■ Information shown:
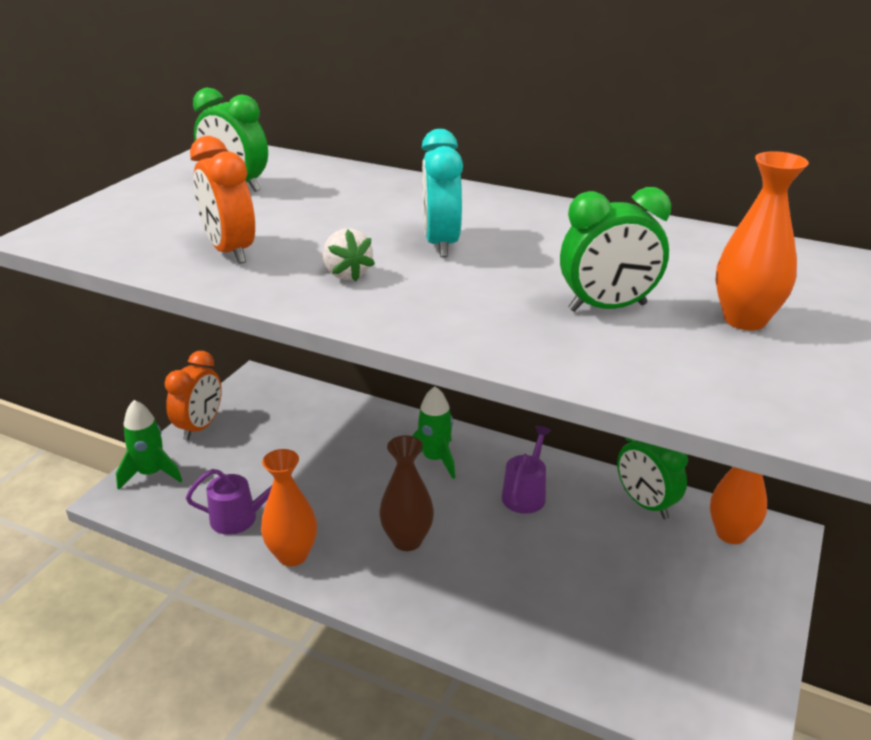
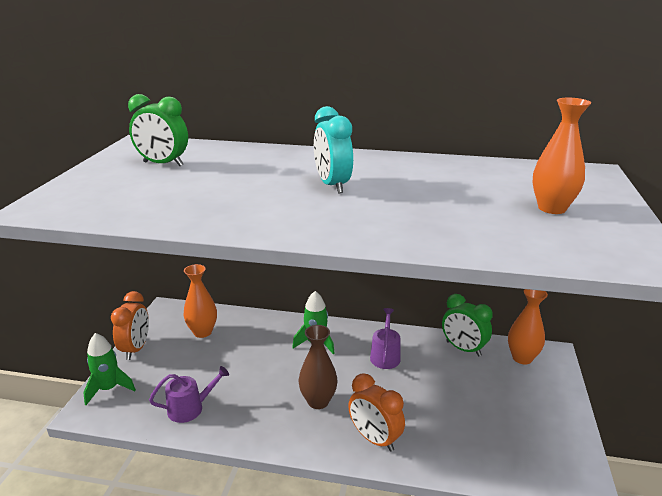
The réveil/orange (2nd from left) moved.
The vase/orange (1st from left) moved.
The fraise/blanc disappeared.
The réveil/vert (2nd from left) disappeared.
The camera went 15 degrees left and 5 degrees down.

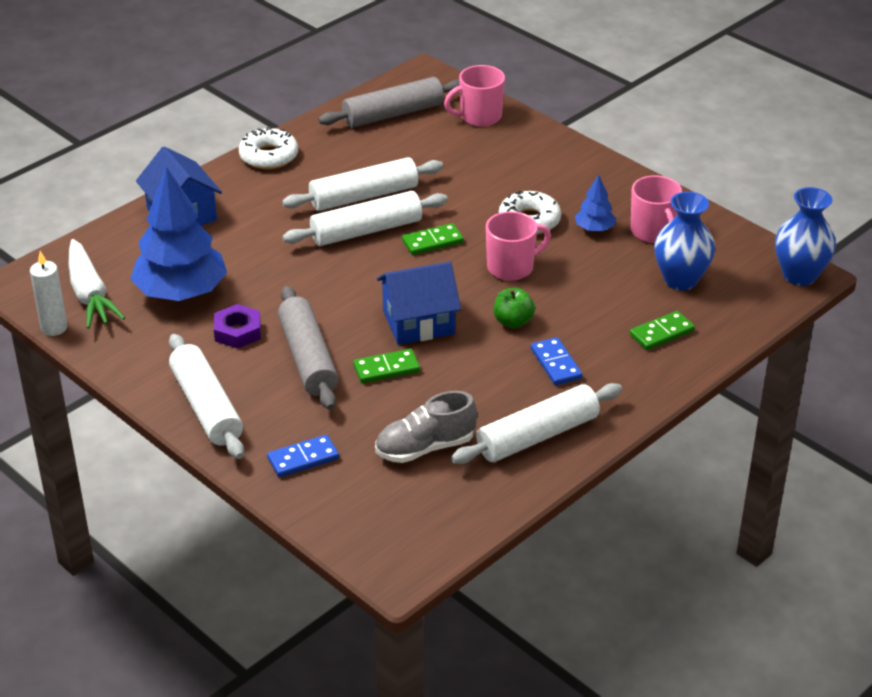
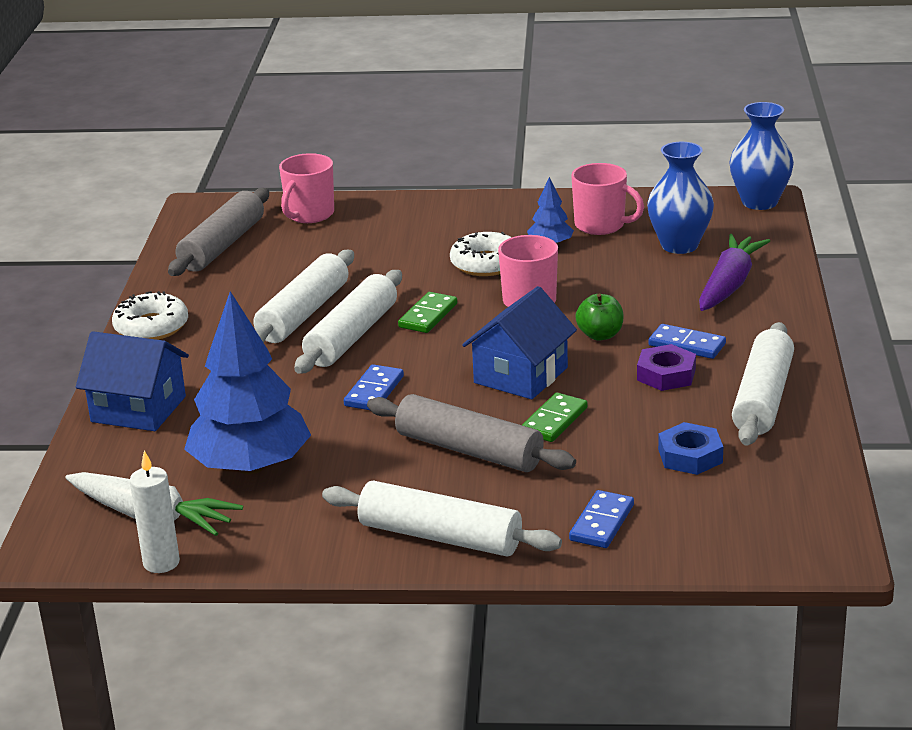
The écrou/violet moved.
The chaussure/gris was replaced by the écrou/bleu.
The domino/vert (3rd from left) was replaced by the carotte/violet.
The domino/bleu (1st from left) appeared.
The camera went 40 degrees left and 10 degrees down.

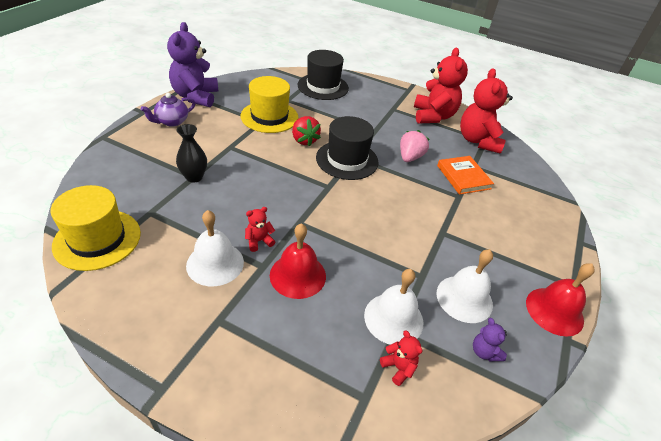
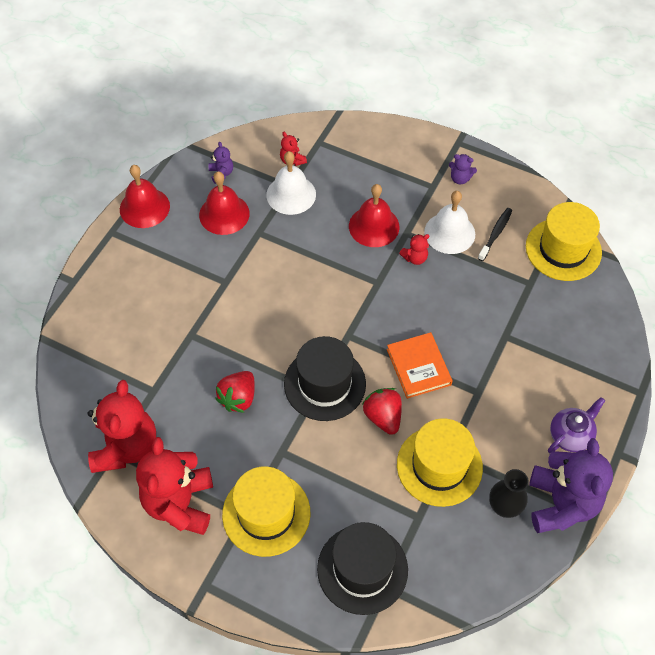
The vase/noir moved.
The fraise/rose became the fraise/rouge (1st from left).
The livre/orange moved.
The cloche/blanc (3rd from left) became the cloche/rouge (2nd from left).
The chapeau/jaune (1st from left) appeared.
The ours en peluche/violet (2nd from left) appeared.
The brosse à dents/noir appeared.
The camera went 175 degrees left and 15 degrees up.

...

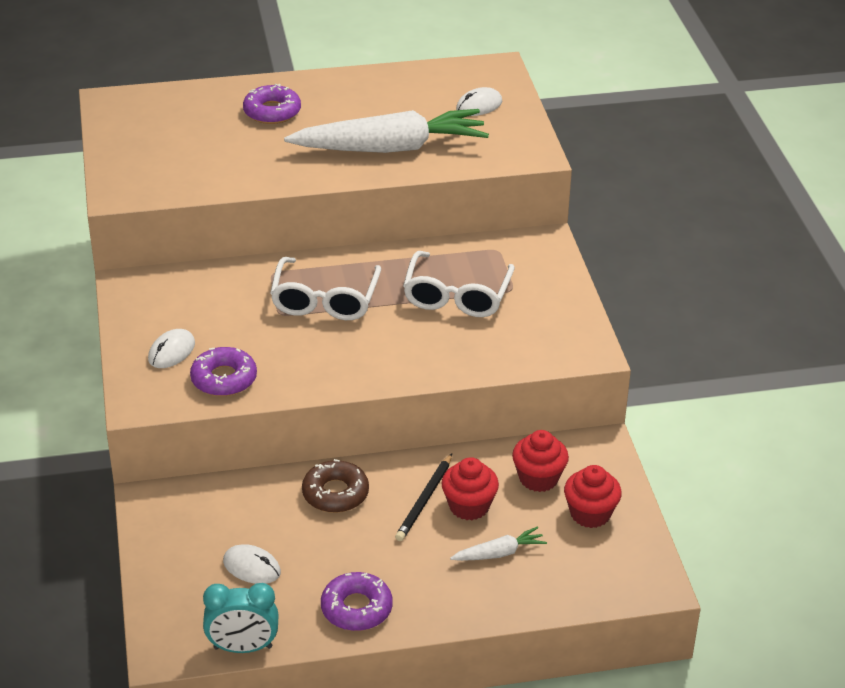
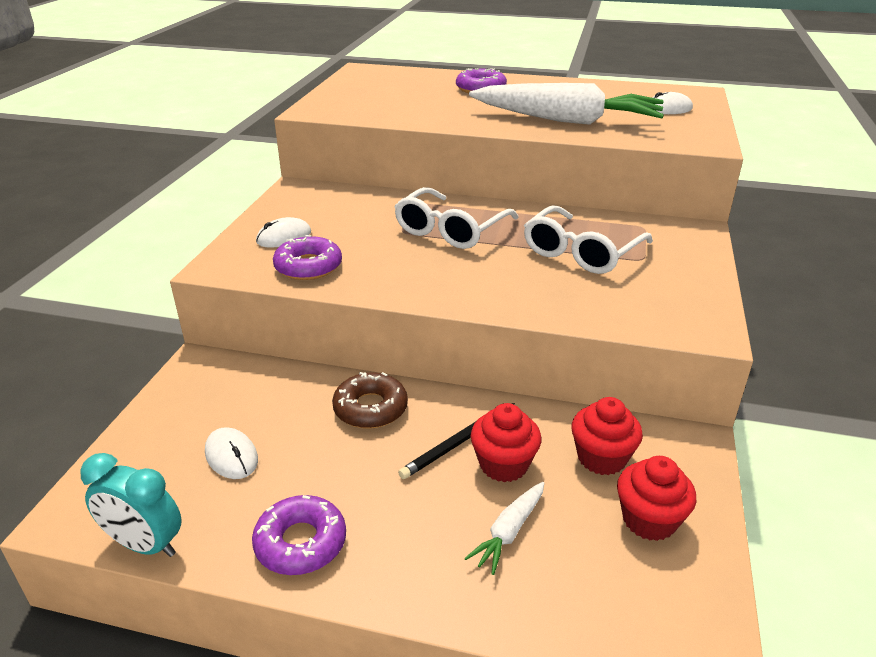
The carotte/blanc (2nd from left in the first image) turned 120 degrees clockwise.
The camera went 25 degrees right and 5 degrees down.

■ Problem to work on: Copy the lines above exactly, beginning at the line that has "The réveil/orange (2nd from left) moved." and stopping after the line that has "The réveil/vert (2nd from left) disappeared.", and omit the rest.

■ Solution to this task:
The réveil/orange (2nd from left) moved.
The vase/orange (1st from left) moved.
The fraise/blanc disappeared.
The réveil/vert (2nd from left) disappeared.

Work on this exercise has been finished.